(Change listing data)
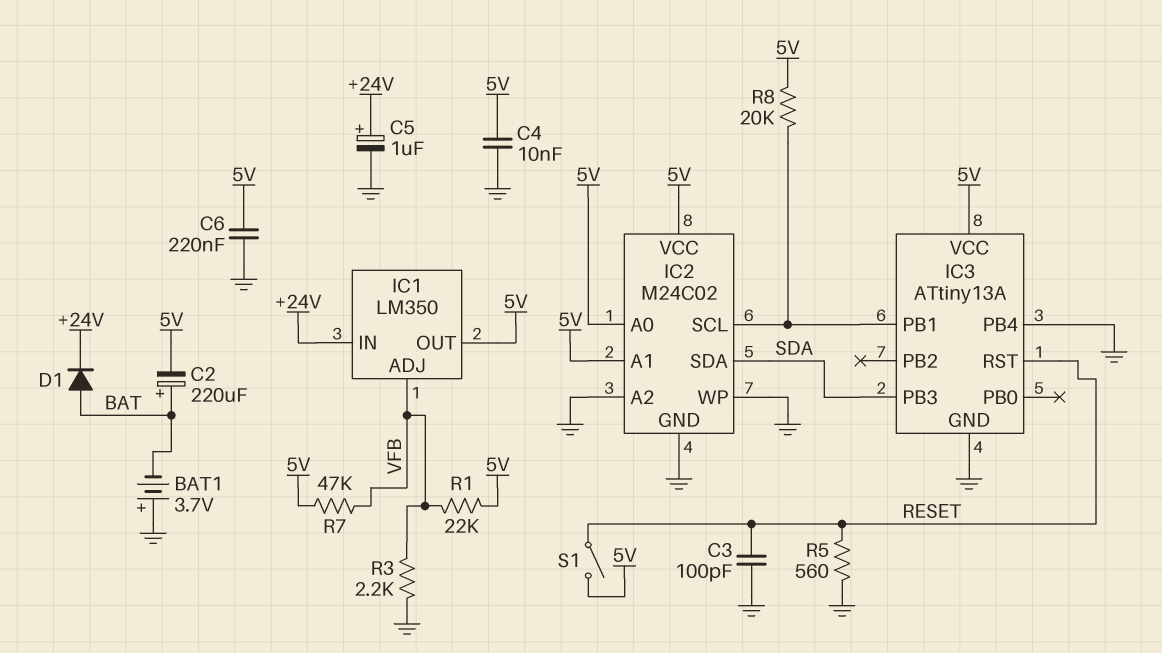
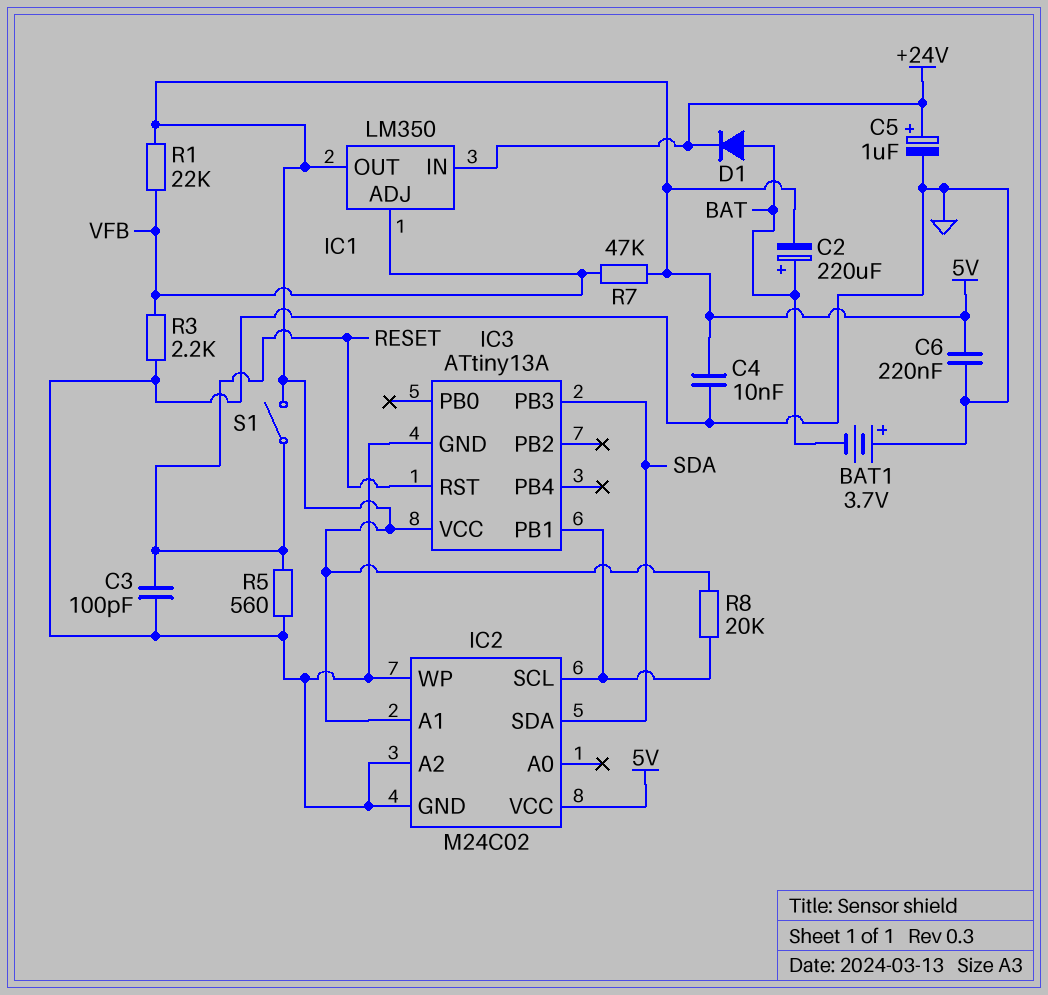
IC2 pin A0: 5V -> none
IC3 pin PB4: GND -> none

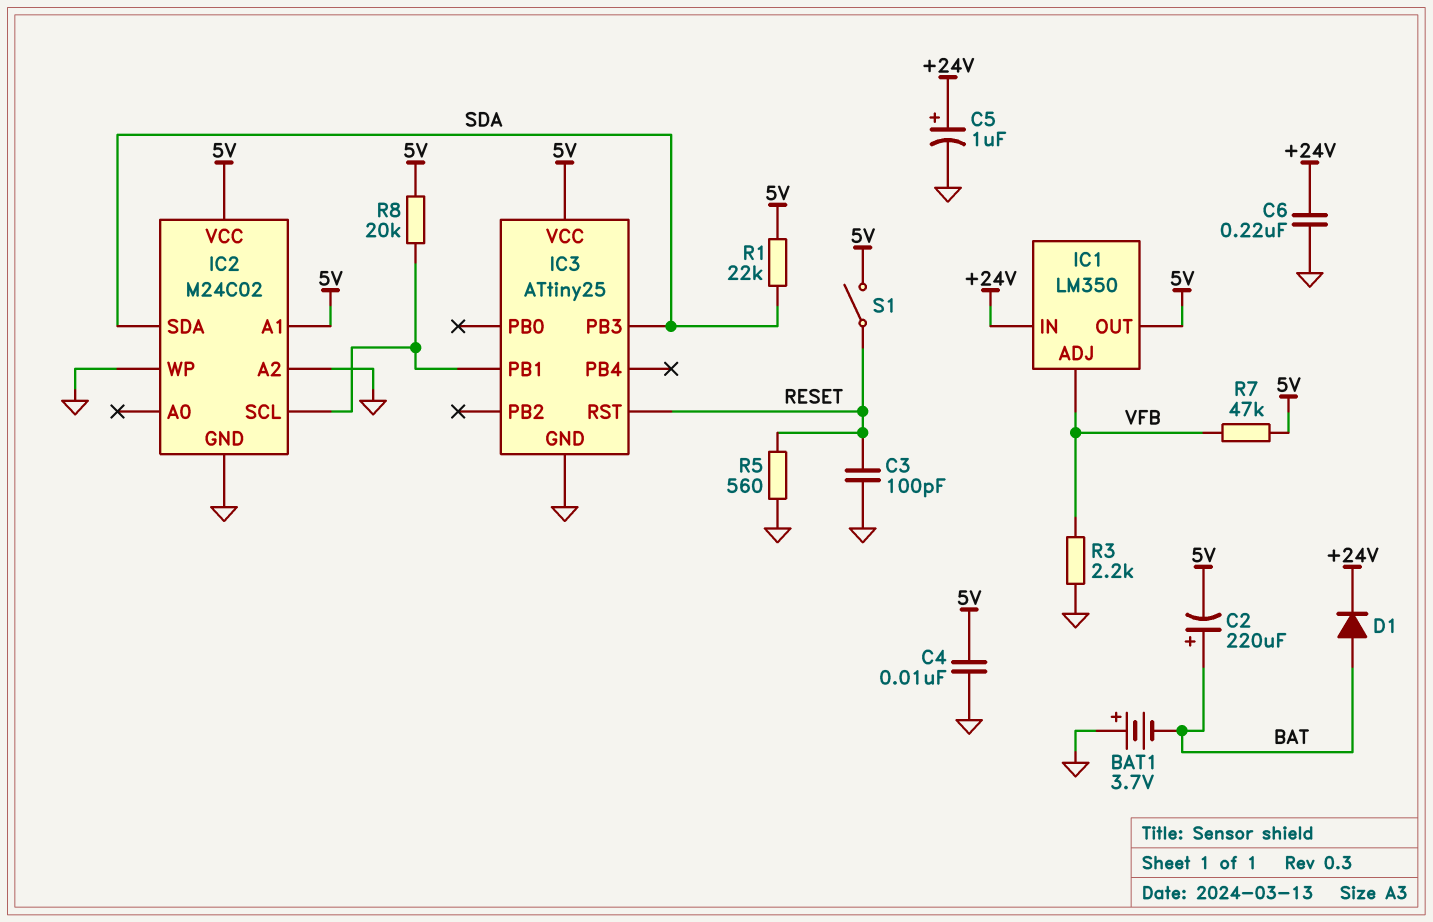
C6: 220nF (5V, GND) -> 220nF (+24V, GND)
IC3: ATtiny13A -> ATtiny25
R1: 22k (5V, VFB) -> 22k (5V, SDA)

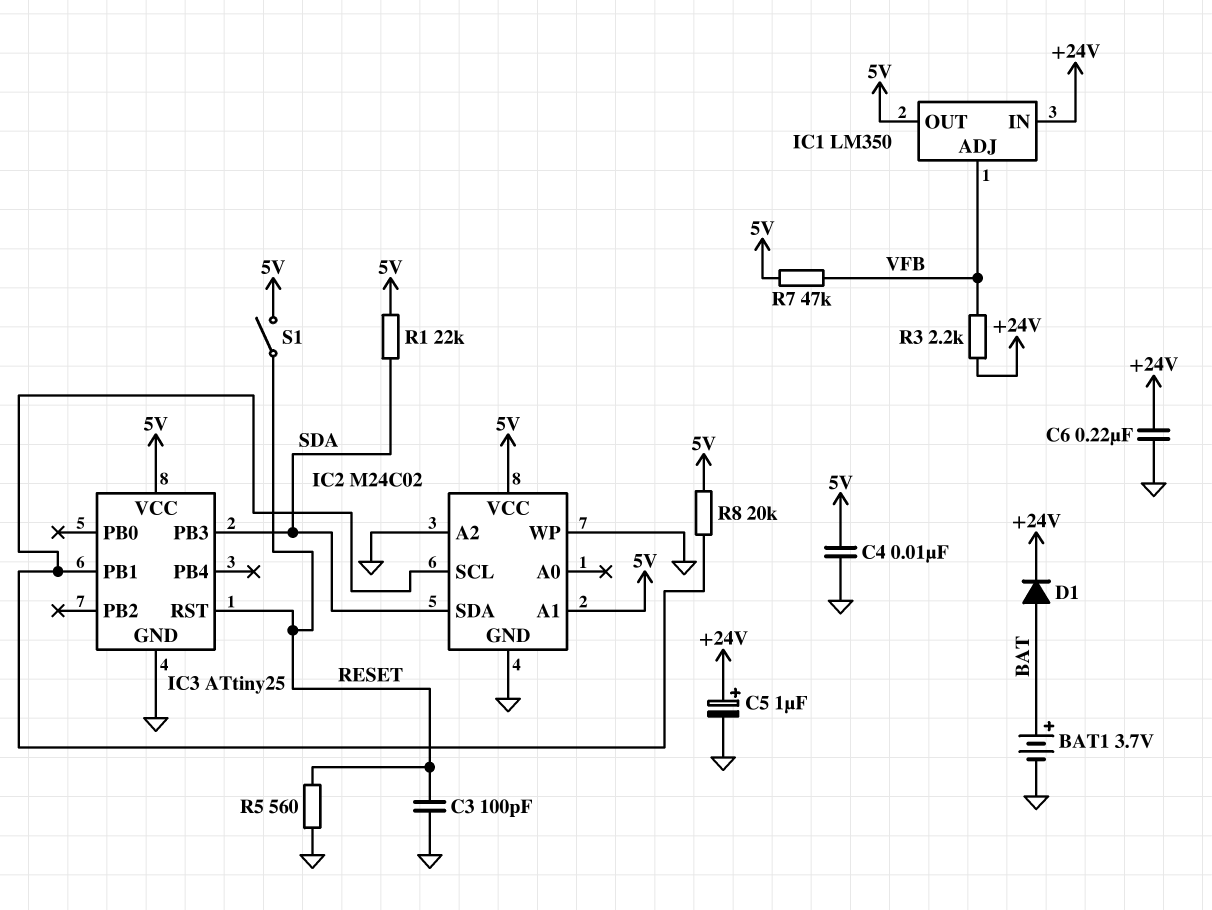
BAT1: 3.7V (plus GND, minus BAT) -> 3.7V (plus BAT, minus GND)
C2: 220uF (plus BAT, minus 5V) -> none
R3: 2.2k (GND, VFB) -> 2.2k (+24V, VFB)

**Work item:**
Where the line containing "C6: 220nF (5V, GND) -> 220nF (+24V, GND)" appears in the data above, begin there and output every line through the last, exactly and without pictures.

**Task answer:**
C6: 220nF (5V, GND) -> 220nF (+24V, GND)
IC3: ATtiny13A -> ATtiny25
R1: 22k (5V, VFB) -> 22k (5V, SDA)

BAT1: 3.7V (plus GND, minus BAT) -> 3.7V (plus BAT, minus GND)
C2: 220uF (plus BAT, minus 5V) -> none
R3: 2.2k (GND, VFB) -> 2.2k (+24V, VFB)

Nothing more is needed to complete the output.